The answer must be an exact restatement of all the data.
[TASK INPUTS Boundary: Start]
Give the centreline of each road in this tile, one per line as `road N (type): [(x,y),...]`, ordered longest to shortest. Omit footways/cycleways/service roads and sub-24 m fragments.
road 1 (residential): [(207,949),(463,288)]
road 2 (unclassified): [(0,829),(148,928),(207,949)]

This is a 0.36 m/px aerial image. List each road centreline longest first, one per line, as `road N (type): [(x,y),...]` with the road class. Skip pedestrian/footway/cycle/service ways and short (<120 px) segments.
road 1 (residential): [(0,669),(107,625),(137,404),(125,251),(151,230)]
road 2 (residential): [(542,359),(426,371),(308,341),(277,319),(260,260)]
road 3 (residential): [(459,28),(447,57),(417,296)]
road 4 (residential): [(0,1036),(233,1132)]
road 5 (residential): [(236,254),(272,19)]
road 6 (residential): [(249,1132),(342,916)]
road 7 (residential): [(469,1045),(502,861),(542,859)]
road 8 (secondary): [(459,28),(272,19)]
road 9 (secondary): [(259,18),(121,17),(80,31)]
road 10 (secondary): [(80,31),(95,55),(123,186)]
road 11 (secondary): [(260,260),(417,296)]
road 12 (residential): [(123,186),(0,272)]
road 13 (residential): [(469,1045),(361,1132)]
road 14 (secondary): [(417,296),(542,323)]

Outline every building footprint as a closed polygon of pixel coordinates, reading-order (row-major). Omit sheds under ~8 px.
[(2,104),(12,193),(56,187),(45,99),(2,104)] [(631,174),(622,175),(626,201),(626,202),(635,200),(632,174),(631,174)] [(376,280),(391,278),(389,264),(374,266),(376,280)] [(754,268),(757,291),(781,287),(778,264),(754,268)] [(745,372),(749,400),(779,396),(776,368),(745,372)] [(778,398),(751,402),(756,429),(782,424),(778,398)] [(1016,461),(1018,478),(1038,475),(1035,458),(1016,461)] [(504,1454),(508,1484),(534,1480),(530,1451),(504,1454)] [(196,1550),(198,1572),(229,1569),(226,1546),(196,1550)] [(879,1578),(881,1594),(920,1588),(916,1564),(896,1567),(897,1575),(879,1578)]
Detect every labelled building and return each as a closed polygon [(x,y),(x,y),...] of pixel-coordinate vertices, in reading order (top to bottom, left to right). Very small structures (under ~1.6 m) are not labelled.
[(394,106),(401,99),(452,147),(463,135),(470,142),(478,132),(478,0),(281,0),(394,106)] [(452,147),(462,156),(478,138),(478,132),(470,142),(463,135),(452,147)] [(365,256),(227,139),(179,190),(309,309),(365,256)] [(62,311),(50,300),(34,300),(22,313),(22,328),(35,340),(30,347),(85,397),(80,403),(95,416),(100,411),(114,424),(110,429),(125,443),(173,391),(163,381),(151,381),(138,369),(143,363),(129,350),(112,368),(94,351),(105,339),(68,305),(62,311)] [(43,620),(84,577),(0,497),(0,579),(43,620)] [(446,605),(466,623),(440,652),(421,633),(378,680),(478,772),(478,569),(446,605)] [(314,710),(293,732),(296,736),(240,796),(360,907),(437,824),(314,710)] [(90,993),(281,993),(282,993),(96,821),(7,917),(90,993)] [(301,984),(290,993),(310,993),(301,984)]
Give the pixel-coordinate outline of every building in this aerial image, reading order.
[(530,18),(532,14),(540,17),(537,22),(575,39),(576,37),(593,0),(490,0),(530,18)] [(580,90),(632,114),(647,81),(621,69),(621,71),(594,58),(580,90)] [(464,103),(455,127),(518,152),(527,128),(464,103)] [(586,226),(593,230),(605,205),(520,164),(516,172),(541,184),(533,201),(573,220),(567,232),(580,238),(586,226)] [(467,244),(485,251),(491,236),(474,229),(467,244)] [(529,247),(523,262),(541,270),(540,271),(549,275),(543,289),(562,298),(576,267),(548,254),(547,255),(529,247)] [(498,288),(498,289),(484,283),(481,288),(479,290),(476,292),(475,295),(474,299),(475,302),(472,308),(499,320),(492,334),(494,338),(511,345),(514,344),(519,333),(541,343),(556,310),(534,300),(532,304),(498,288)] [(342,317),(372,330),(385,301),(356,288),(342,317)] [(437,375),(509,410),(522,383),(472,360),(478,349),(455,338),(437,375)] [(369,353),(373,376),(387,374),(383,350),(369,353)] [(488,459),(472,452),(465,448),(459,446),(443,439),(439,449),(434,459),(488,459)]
[TASK INPUTS Boundary: End]
§ WRITTEN ANSWER
Give the centreline of each road in this tile, one per line as `road N (type): [(x,y),...]`, ordered longest to shortest. Omit footways/cycleways/service roads and sub-24 m fragments.
road 1 (residential): [(207,949),(463,288)]
road 2 (unclassified): [(0,829),(148,928),(207,949)]

This is a 0.36 m/px aerial image. List each road centreline longest first, one per line, as `road N (type): [(x,y),...]` with the road class. Skip pedestrian/footway/cycle/service ways and short (<120 px) segments.
road 1 (residential): [(0,669),(107,625),(137,404),(125,251),(151,230)]
road 2 (residential): [(542,359),(426,371),(308,341),(277,319),(260,260)]
road 3 (residential): [(459,28),(447,57),(417,296)]
road 4 (residential): [(0,1036),(233,1132)]
road 5 (residential): [(236,254),(272,19)]
road 6 (residential): [(249,1132),(342,916)]
road 7 (residential): [(469,1045),(502,861),(542,859)]
road 8 (secondary): [(459,28),(272,19)]
road 9 (secondary): [(259,18),(121,17),(80,31)]
road 10 (secondary): [(80,31),(95,55),(123,186)]
road 11 (secondary): [(260,260),(417,296)]
road 12 (residential): [(123,186),(0,272)]
road 13 (residential): [(469,1045),(361,1132)]
road 14 (secondary): [(417,296),(542,323)]

Outline every building footprint as a closed polygon of pixel coordinates, reading-order (row-major). Omit sheds under ~8 px.
[(2,104),(12,193),(56,187),(45,99),(2,104)] [(631,174),(622,175),(626,201),(626,202),(635,200),(632,174),(631,174)] [(376,280),(391,278),(389,264),(374,266),(376,280)] [(754,268),(757,291),(781,287),(778,264),(754,268)] [(745,372),(749,400),(779,396),(776,368),(745,372)] [(778,398),(751,402),(756,429),(782,424),(778,398)] [(1016,461),(1018,478),(1038,475),(1035,458),(1016,461)] [(504,1454),(508,1484),(534,1480),(530,1451),(504,1454)] [(196,1550),(198,1572),(229,1569),(226,1546),(196,1550)] [(879,1578),(881,1594),(920,1588),(916,1564),(896,1567),(897,1575),(879,1578)]
Detect every labelled building and return each as a closed polygon [(x,y),(x,y),...] of pixel-coordinate vertices, in reading order (top to bottom, left to right). Very small structures (under ~1.6 m) are not labelled.
[(394,106),(401,99),(452,147),(463,135),(470,142),(478,132),(478,0),(281,0),(394,106)] [(452,147),(462,156),(478,138),(478,132),(470,142),(463,135),(452,147)] [(365,256),(227,139),(179,190),(309,309),(365,256)] [(62,311),(50,300),(34,300),(22,313),(22,328),(35,340),(30,347),(85,397),(80,403),(95,416),(100,411),(114,424),(110,429),(125,443),(173,391),(163,381),(151,381),(138,369),(143,363),(129,350),(112,368),(94,351),(105,339),(68,305),(62,311)] [(43,620),(84,577),(0,497),(0,579),(43,620)] [(446,605),(466,623),(440,652),(421,633),(378,680),(478,772),(478,569),(446,605)] [(314,710),(293,732),(296,736),(240,796),(360,907),(437,824),(314,710)] [(90,993),(281,993),(282,993),(96,821),(7,917),(90,993)] [(301,984),(290,993),(310,993),(301,984)]
Give the pixel-coordinate outline of every building in this aerial image, reading order.
[(530,18),(532,14),(540,17),(537,22),(575,39),(576,37),(593,0),(490,0),(530,18)] [(580,90),(632,114),(647,81),(621,69),(621,71),(594,58),(580,90)] [(464,103),(455,127),(518,152),(527,128),(464,103)] [(586,226),(593,230),(605,205),(520,164),(516,172),(541,184),(533,201),(573,220),(567,232),(580,238),(586,226)] [(467,244),(485,251),(491,236),(474,229),(467,244)] [(529,247),(523,262),(541,270),(540,271),(549,275),(543,289),(562,298),(576,267),(548,254),(547,255),(529,247)] [(498,288),(498,289),(484,283),(481,288),(479,290),(476,292),(475,295),(474,299),(475,302),(472,308),(499,320),(492,334),(494,338),(511,345),(514,344),(519,333),(541,343),(556,310),(534,300),(532,304),(498,288)] [(342,317),(372,330),(385,301),(356,288),(342,317)] [(437,375),(509,410),(522,383),(472,360),(478,349),(455,338),(437,375)] [(369,353),(373,376),(387,374),(383,350),(369,353)] [(488,459),(472,452),(465,448),(459,446),(443,439),(439,449),(434,459),(488,459)]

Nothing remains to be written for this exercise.